[[ TASK DATA, beginning ]]

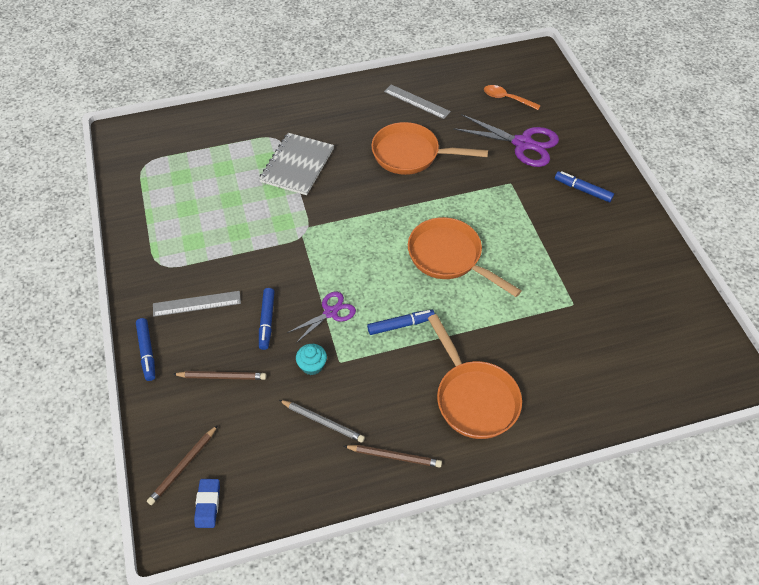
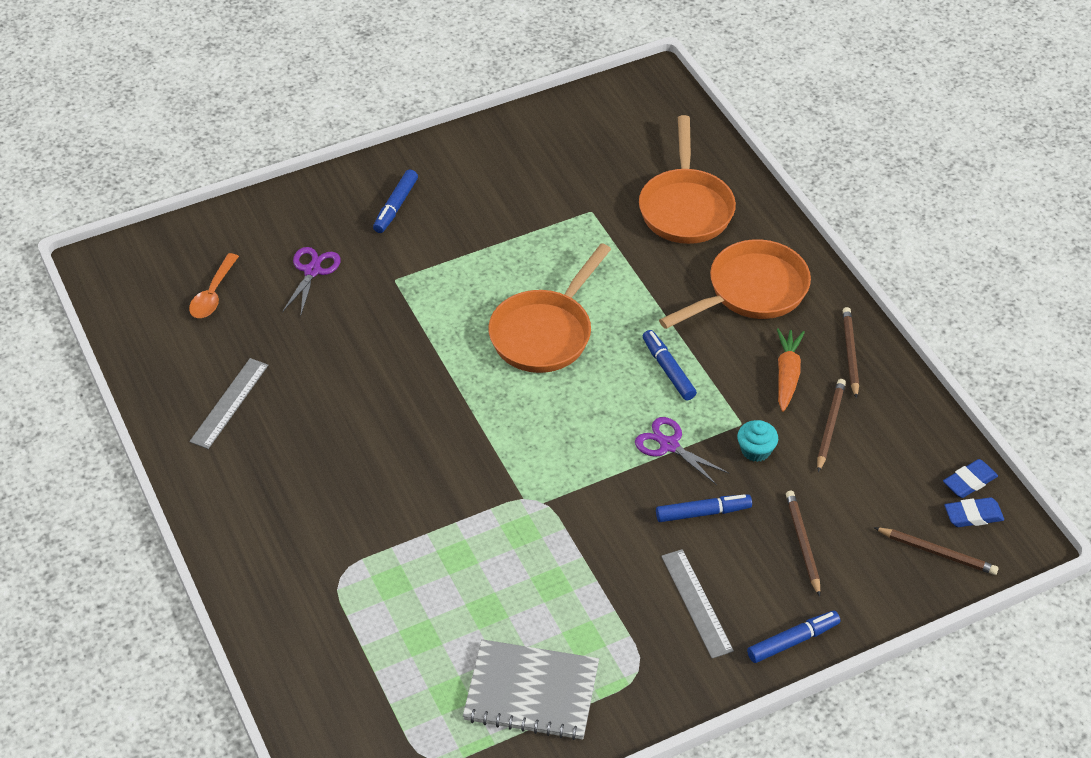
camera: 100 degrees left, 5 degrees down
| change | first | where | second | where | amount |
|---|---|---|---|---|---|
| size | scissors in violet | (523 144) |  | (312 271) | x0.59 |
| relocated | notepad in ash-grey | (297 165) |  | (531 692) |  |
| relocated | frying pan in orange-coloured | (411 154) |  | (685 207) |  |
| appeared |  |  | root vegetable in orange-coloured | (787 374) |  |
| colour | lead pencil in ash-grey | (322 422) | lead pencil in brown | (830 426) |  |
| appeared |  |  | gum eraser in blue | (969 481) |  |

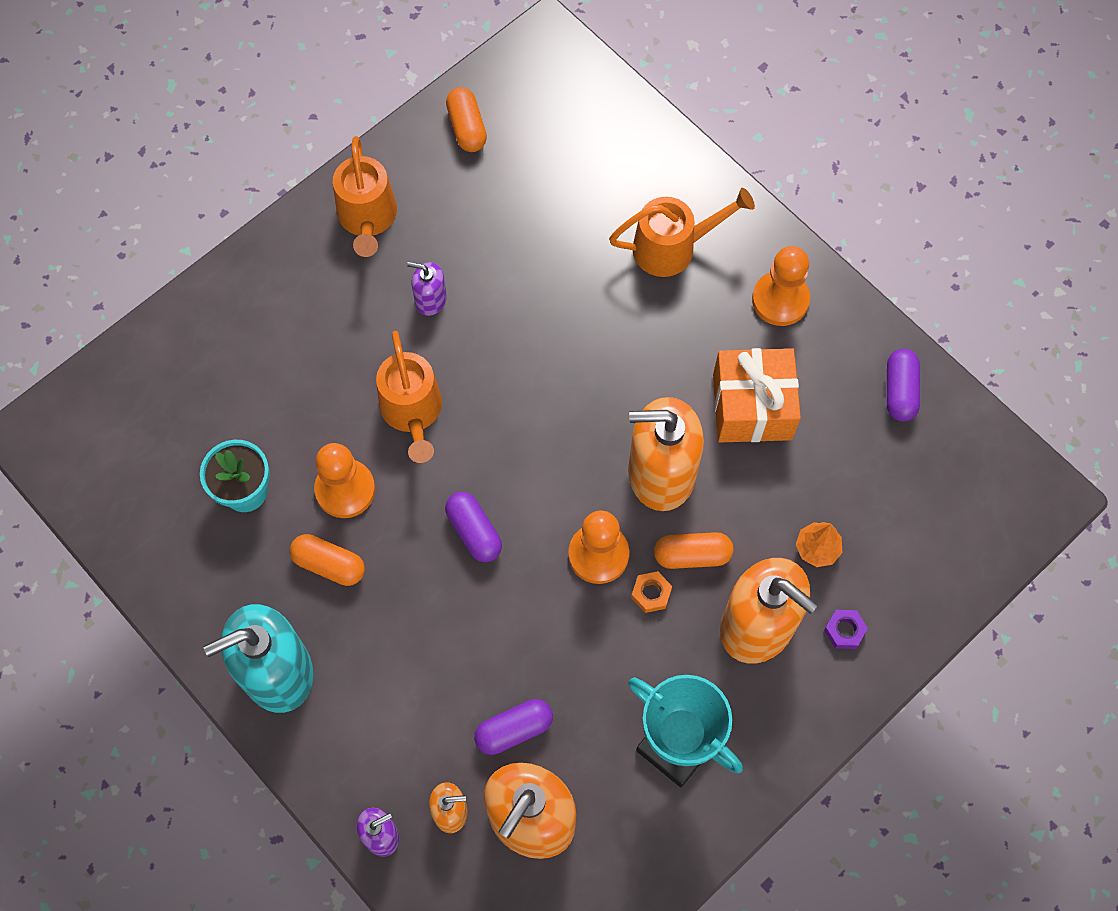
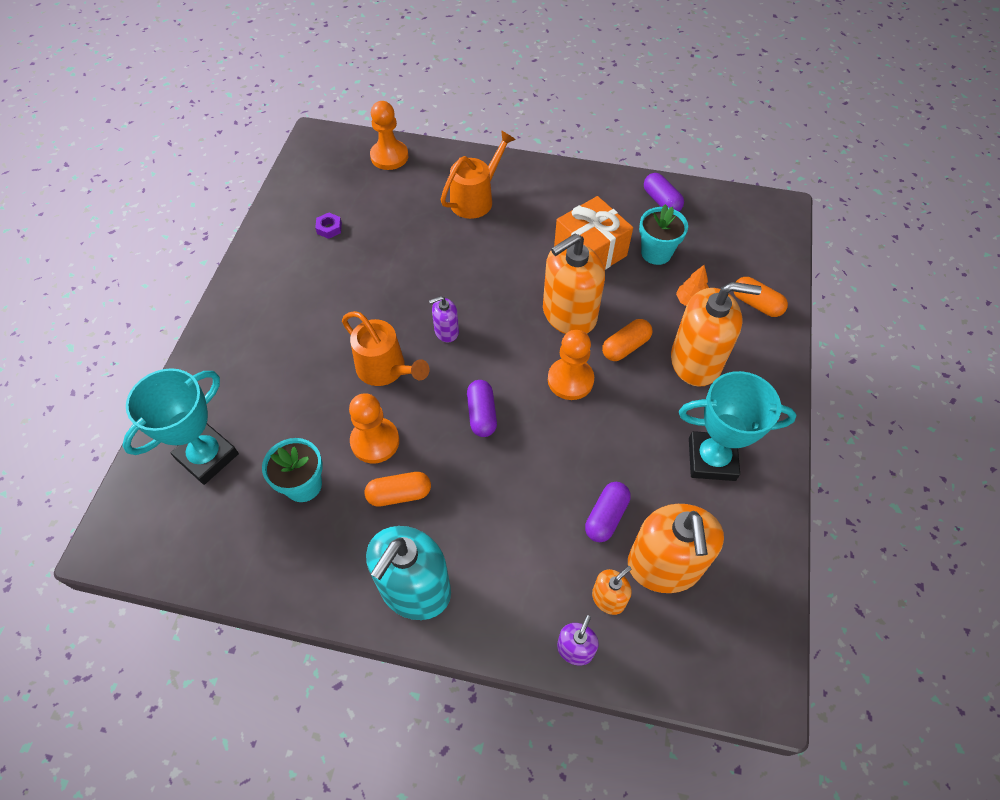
camera: 35 degrees left, 10 degrees down
| change | first | where | second | where | amount |
|---|---|---|---|---|---|
| appeared |  |  | trophy in teal | (207 456) |  |
| relocated | nut in violet | (844 630) |  | (329 228) |  |
| relocated | game pawn in orange-coloured | (780 300) |  | (389 156) |  |
| relocated | soap dispenser in violet | (430 299) |  | (446 331) |  |
| spun | pill in violet | (474 531) |  | (482 414) | 60 degrees clockwise |
| appeared |  |  | flower pot in teal | (656 253) |  |
| relocated | pill in orange-coloured | (467 128) |  | (756 304) |  |
| missing | sprinkling can in orange-coloured | (367 219) |  |  |  |
| missing | nut in orange-coloured | (651 593) |  |  |  |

[[ TASK DATA, end ]]

PROBLEM DETAILS: Reproduce, without alteration and without pictures, only those lines that lie between the first line of the entries above and the line containing "colour | lead", both of them included.

OUTPUT FOR THIS EXERCISE:
camera: 100 degrees left, 5 degrees down
| change | first | where | second | where | amount |
|---|---|---|---|---|---|
| size | scissors in violet | (523 144) |  | (312 271) | x0.59 |
| relocated | notepad in ash-grey | (297 165) |  | (531 692) |  |
| relocated | frying pan in orange-coloured | (411 154) |  | (685 207) |  |
| appeared |  |  | root vegetable in orange-coloured | (787 374) |  |
| colour | lead pencil in ash-grey | (322 422) | lead pencil in brown | (830 426) |  |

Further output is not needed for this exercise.